» **What is expected**
I need the records below restated word for word, without their pictures.
--- START ---
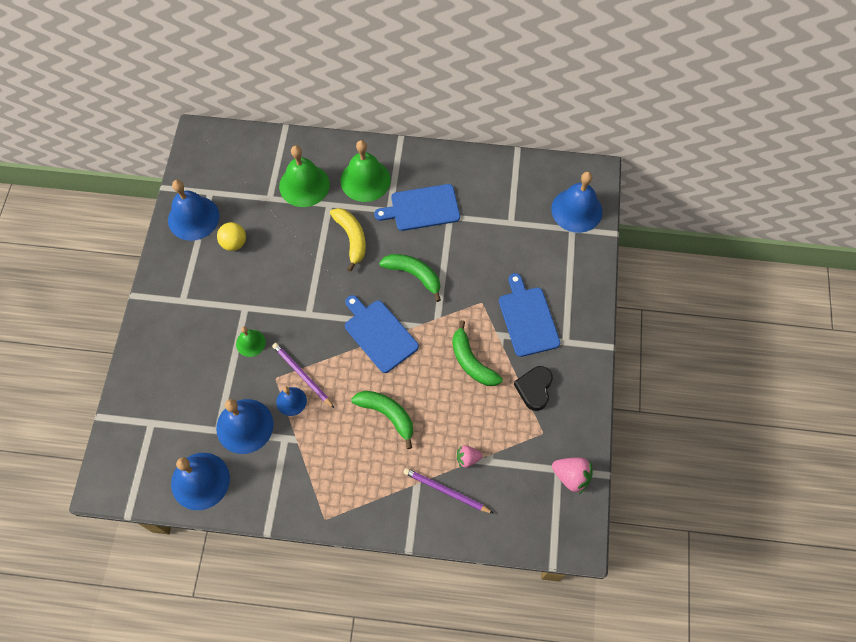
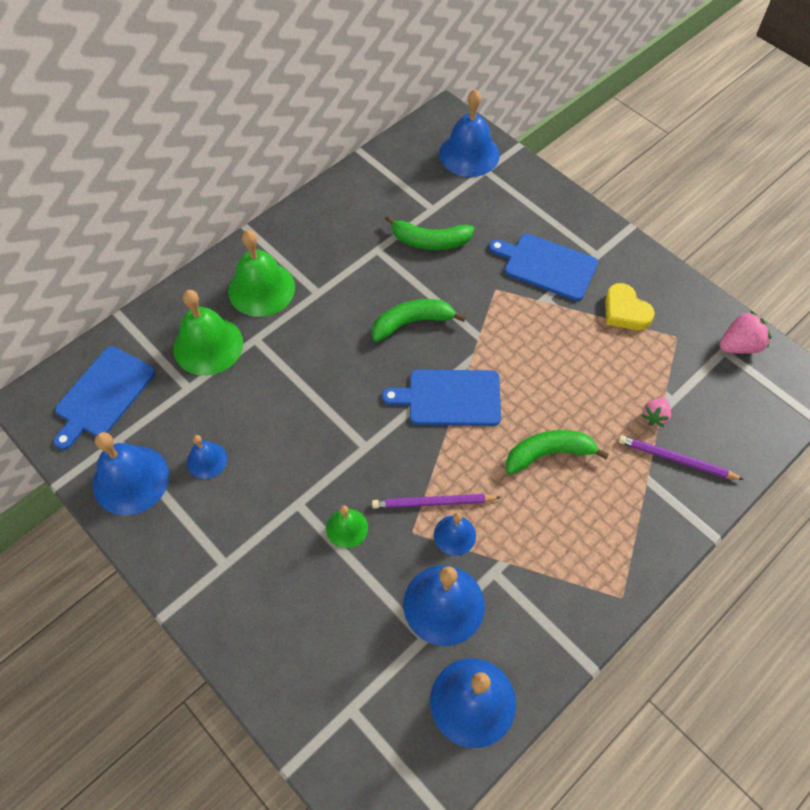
camera: 50 degrees left, 5 degrees down
(234, 243) = (207, 460): yellow ball -> blue bell
(351, 239) = (316, 347): yellow banana -> none
(422, 208) = (344, 265): blue cutting board -> blue cutting board (103, 395)
(446, 491) = (676, 460): purple pencil -> purple pencil turned 45 degrees clockwise
(471, 362) = (552, 341): green banana -> green banana (430, 241)
(534, 389) = (625, 311): black heart -> yellow heart

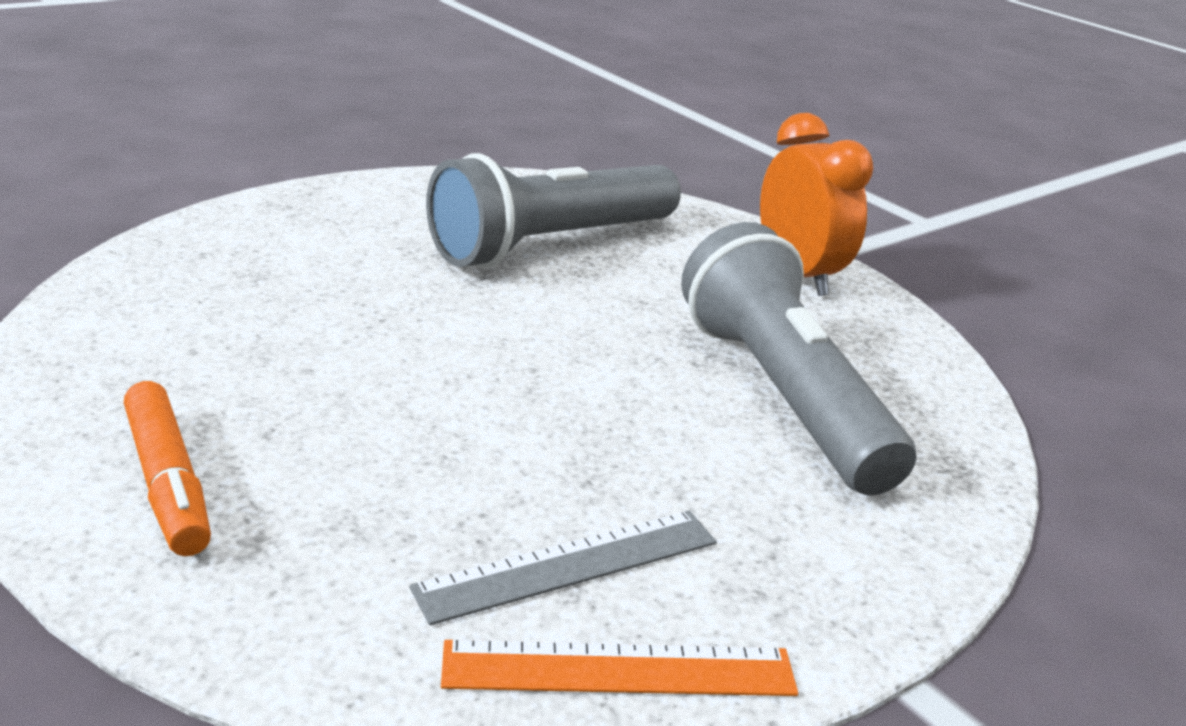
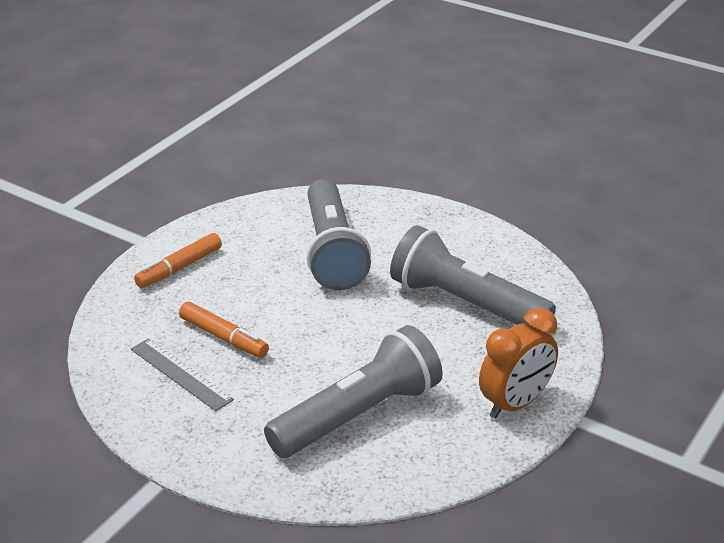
camera: 75 degrees right, 5 degrees up
(306, 303) = (332, 251): none -> grey flashlight
(478, 480) = (223, 337): none -> orange marker
(619, 668) = (127, 399): orange ruler -> none

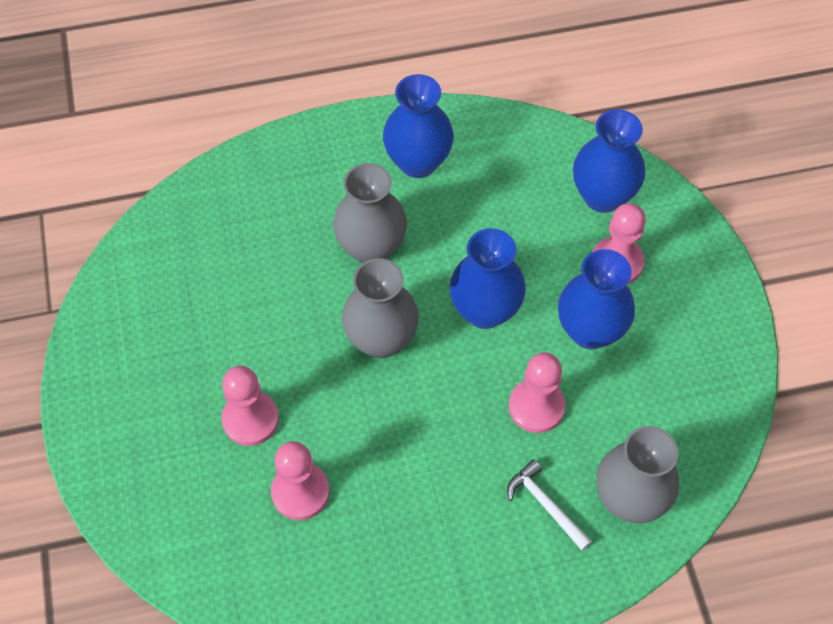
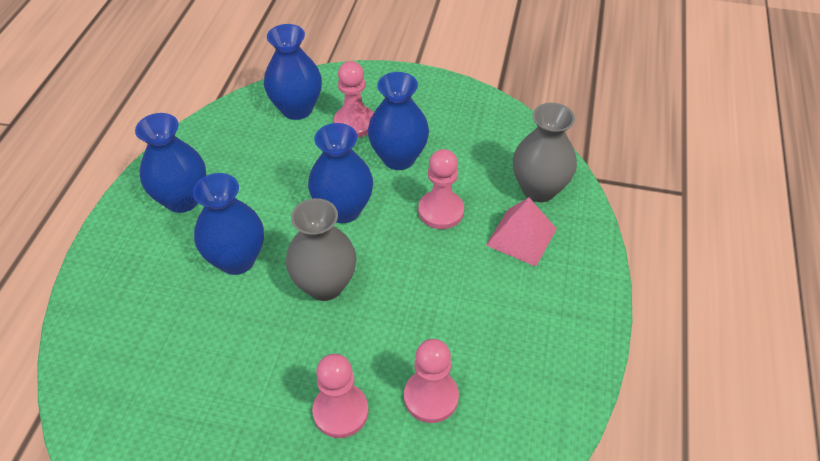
camera: 65 degrees left, 10 degrees down
(371, 248) = (237, 260): grey vase -> blue vase
(546, 505) = (521, 236): white hammer -> pink pyramid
--- END ---
» **Exercise result**
camera: 50 degrees left, 5 degrees down
(234, 243) = (207, 460): yellow ball -> blue bell
(351, 239) = (316, 347): yellow banana -> none
(422, 208) = (344, 265): blue cutting board -> blue cutting board (103, 395)
(446, 491) = (676, 460): purple pencil -> purple pencil turned 45 degrees clockwise
(471, 362) = (552, 341): green banana -> green banana (430, 241)
(534, 389) = (625, 311): black heart -> yellow heart

camera: 75 degrees right, 5 degrees up
(306, 303) = (332, 251): none -> grey flashlight
(478, 480) = (223, 337): none -> orange marker
(619, 668) = (127, 399): orange ruler -> none

camera: 65 degrees left, 10 degrees down
(371, 248) = (237, 260): grey vase -> blue vase
(546, 505) = (521, 236): white hammer -> pink pyramid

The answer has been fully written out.